WHAT YOU ARE ASKED TO DO: Find every line below where the string "truck" shows up, and copy those lines.

Coordinate-based object records

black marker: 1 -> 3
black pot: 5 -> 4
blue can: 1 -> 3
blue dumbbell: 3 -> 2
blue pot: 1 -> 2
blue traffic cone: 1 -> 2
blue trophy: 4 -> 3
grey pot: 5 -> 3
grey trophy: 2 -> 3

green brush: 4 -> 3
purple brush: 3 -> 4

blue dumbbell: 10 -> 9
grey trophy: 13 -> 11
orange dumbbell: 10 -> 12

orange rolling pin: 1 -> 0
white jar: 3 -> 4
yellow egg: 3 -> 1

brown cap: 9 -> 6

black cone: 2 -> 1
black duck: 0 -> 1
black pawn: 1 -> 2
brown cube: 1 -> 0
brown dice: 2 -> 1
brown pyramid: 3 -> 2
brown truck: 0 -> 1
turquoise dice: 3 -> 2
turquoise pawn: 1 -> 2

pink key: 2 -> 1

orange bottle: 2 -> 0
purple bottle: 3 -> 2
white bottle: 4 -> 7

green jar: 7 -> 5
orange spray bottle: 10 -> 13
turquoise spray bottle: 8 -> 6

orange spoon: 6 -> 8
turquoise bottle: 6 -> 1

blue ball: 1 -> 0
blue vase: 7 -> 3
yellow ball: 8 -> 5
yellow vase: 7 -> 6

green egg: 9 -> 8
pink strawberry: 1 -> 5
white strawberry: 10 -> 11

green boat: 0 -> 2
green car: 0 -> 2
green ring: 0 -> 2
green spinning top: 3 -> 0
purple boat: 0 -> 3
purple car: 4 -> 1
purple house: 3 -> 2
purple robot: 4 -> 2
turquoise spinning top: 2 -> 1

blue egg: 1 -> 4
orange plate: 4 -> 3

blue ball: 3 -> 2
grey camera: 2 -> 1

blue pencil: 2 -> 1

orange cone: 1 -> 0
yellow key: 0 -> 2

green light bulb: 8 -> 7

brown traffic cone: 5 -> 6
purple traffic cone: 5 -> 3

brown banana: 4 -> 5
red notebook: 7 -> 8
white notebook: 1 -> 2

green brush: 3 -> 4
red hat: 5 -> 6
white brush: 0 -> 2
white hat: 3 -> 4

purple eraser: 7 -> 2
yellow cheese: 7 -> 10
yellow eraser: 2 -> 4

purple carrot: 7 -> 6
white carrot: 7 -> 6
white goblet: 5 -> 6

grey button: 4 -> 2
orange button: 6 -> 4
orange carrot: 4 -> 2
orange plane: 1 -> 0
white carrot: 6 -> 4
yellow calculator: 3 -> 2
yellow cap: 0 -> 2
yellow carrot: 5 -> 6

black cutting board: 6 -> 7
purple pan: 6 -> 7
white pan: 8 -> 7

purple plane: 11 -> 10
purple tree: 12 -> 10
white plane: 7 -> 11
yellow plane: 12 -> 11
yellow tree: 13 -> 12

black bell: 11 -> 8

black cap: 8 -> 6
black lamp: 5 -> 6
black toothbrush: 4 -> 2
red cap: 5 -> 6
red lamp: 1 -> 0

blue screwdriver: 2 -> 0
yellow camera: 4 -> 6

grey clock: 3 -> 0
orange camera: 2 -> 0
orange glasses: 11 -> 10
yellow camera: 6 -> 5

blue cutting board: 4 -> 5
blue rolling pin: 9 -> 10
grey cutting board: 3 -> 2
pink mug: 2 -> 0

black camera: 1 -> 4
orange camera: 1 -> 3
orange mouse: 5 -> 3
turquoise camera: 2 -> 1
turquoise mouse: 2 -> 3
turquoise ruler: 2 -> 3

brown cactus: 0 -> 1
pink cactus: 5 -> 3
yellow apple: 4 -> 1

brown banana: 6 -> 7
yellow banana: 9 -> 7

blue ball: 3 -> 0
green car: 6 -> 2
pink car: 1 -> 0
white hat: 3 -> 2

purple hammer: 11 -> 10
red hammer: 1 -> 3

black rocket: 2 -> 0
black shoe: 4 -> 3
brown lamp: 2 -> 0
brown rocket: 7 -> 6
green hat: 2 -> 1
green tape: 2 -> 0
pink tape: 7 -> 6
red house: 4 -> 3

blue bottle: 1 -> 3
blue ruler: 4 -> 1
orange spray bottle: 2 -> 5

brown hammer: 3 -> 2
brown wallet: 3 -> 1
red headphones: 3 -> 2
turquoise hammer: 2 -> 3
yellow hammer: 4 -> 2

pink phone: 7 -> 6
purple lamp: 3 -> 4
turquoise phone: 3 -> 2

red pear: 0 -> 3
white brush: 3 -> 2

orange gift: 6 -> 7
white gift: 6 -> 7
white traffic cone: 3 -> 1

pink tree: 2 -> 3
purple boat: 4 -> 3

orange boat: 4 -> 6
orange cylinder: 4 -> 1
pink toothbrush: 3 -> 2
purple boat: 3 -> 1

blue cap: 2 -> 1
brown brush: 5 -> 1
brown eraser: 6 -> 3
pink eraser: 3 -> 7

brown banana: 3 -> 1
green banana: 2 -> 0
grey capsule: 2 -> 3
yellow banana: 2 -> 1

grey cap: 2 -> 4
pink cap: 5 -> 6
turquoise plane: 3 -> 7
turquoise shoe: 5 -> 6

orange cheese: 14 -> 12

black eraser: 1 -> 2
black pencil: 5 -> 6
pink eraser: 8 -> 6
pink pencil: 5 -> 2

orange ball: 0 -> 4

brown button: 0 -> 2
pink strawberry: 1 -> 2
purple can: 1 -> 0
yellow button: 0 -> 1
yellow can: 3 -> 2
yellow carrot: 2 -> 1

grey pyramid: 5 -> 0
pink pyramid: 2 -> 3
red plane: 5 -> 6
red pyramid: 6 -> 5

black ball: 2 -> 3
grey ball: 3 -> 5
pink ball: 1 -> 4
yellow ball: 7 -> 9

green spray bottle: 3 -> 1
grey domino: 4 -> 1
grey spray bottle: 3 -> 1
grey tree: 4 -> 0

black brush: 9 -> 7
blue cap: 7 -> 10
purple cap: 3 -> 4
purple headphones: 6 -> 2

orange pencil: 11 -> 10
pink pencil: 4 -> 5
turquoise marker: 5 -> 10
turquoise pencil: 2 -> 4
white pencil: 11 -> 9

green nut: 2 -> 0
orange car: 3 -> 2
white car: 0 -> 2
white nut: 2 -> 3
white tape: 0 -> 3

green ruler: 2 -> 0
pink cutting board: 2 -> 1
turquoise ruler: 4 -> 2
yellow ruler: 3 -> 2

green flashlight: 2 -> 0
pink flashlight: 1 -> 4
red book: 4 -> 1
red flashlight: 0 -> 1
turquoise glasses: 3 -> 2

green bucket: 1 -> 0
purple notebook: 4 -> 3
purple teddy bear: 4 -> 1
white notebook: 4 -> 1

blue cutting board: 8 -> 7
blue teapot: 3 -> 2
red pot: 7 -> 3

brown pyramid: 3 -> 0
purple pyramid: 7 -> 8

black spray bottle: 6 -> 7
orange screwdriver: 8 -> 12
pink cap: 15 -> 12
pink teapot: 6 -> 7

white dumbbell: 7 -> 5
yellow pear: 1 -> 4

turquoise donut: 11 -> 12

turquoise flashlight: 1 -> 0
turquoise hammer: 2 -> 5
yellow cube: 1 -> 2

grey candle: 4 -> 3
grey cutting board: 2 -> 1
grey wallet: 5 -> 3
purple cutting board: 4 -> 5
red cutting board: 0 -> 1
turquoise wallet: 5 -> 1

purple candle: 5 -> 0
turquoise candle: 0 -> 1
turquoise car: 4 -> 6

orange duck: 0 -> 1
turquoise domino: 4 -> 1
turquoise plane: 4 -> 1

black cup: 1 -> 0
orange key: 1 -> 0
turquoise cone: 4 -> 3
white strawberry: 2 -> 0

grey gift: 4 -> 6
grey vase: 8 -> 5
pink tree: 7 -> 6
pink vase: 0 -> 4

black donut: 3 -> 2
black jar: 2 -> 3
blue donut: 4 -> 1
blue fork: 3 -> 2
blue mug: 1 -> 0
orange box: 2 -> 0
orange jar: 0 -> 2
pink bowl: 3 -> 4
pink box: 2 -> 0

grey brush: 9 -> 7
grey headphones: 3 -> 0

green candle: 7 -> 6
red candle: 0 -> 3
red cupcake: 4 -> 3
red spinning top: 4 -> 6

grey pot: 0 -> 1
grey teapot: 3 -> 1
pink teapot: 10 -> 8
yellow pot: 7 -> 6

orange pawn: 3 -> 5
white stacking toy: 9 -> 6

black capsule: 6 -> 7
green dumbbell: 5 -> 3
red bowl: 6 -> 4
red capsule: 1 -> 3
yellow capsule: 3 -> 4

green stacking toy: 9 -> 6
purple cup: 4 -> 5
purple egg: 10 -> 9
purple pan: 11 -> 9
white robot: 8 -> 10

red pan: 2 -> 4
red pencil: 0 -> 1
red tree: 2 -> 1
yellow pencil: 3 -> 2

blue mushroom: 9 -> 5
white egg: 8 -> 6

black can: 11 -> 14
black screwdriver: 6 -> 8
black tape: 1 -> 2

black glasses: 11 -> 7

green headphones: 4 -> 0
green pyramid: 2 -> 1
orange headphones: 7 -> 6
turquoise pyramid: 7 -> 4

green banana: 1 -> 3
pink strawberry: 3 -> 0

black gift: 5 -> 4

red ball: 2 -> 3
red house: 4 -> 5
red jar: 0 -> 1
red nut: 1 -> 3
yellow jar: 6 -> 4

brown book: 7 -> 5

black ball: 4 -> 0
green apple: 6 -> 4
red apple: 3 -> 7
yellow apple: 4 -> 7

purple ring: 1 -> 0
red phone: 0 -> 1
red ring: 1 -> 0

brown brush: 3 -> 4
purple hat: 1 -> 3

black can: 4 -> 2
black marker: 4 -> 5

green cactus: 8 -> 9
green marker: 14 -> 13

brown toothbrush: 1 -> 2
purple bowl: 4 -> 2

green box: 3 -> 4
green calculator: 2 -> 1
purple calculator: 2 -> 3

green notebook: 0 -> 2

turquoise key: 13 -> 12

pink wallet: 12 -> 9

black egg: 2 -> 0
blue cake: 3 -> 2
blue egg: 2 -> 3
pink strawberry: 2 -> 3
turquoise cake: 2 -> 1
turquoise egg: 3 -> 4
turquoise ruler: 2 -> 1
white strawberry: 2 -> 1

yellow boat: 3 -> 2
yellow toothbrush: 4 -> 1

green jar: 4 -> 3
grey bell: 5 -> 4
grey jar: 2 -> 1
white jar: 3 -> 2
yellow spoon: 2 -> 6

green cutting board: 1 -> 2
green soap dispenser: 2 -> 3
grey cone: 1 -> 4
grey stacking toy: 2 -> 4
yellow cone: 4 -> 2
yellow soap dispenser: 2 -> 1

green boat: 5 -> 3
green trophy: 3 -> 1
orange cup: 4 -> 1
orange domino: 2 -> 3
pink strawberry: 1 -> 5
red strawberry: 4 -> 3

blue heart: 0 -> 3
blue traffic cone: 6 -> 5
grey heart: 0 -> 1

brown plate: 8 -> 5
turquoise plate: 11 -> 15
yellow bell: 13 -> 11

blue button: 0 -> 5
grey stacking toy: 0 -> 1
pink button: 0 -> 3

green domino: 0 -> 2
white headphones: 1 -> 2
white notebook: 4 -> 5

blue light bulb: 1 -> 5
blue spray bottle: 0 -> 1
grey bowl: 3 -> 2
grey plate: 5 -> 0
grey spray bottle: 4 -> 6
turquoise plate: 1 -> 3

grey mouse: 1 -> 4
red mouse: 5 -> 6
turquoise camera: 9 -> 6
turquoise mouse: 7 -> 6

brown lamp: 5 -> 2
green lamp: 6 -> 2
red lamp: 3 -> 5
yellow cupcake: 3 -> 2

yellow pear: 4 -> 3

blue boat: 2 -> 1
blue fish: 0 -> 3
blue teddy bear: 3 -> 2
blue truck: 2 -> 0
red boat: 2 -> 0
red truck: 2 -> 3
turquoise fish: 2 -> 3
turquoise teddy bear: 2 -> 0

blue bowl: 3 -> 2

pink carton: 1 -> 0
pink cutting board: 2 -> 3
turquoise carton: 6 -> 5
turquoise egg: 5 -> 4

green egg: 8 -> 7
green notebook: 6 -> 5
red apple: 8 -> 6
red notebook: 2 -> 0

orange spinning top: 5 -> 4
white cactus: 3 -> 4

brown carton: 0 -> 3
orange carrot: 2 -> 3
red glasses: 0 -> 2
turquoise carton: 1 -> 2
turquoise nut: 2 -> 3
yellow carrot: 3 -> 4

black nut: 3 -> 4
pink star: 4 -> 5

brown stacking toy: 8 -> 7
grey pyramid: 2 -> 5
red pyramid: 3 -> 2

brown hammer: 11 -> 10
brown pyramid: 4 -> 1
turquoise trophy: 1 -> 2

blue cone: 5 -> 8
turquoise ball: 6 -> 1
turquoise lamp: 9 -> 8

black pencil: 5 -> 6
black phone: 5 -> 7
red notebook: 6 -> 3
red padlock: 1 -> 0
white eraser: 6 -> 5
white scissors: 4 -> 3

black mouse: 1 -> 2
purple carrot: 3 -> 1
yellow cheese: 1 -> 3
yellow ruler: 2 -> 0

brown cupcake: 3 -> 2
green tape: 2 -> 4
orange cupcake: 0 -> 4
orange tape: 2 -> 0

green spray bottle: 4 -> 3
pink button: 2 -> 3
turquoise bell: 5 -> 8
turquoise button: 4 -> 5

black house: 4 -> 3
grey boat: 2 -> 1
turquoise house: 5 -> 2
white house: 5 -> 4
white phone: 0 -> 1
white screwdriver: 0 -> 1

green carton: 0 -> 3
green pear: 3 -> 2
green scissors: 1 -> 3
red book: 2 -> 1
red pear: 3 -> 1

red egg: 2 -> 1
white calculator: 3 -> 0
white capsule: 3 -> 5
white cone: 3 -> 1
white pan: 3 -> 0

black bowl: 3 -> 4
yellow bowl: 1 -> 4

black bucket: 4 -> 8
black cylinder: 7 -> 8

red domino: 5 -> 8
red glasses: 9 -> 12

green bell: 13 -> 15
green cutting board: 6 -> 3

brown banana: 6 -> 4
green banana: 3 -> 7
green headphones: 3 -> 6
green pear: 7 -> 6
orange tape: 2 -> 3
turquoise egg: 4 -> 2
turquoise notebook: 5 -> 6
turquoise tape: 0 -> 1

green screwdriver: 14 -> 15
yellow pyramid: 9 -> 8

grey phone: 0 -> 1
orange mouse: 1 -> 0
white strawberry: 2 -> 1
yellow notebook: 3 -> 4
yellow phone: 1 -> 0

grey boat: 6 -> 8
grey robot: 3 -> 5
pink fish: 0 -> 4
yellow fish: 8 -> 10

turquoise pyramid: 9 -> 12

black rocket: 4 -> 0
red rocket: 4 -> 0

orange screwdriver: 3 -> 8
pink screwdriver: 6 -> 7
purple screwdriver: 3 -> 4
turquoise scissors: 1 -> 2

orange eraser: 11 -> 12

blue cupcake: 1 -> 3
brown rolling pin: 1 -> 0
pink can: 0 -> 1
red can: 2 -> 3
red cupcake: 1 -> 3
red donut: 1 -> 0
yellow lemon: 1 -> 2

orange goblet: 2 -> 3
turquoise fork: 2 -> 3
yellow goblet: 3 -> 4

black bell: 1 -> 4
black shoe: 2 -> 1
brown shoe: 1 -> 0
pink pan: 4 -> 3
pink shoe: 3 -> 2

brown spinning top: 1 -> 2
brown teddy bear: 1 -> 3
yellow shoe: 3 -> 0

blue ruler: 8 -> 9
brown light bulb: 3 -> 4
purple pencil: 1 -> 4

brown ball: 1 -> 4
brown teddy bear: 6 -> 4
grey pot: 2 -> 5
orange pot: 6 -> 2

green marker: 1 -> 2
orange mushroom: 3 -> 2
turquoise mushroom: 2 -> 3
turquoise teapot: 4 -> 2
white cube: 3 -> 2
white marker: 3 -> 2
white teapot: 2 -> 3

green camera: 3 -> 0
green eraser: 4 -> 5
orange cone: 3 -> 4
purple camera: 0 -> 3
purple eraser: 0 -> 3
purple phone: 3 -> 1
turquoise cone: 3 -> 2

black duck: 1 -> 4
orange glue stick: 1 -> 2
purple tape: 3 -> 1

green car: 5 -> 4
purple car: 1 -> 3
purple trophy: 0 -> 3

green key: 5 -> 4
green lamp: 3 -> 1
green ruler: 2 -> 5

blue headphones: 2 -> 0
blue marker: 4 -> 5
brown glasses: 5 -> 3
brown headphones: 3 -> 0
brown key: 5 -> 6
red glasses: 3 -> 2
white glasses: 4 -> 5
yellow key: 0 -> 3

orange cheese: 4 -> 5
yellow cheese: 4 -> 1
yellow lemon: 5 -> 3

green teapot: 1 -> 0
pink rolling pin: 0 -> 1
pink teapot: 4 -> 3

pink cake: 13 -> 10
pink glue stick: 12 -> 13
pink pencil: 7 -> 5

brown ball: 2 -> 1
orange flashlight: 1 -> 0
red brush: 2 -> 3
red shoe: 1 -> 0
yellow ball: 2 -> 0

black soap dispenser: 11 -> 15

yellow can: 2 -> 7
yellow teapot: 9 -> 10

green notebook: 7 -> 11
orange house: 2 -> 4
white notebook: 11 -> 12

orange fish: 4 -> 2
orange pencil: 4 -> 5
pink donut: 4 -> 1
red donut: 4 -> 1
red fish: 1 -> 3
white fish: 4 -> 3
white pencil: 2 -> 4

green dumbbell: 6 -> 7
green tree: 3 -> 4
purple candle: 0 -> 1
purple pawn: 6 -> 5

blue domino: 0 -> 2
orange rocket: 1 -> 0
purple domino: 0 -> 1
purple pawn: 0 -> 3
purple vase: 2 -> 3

ANSWER TO THE PROBLEM:
brown truck: 0 -> 1
blue truck: 2 -> 0
red truck: 2 -> 3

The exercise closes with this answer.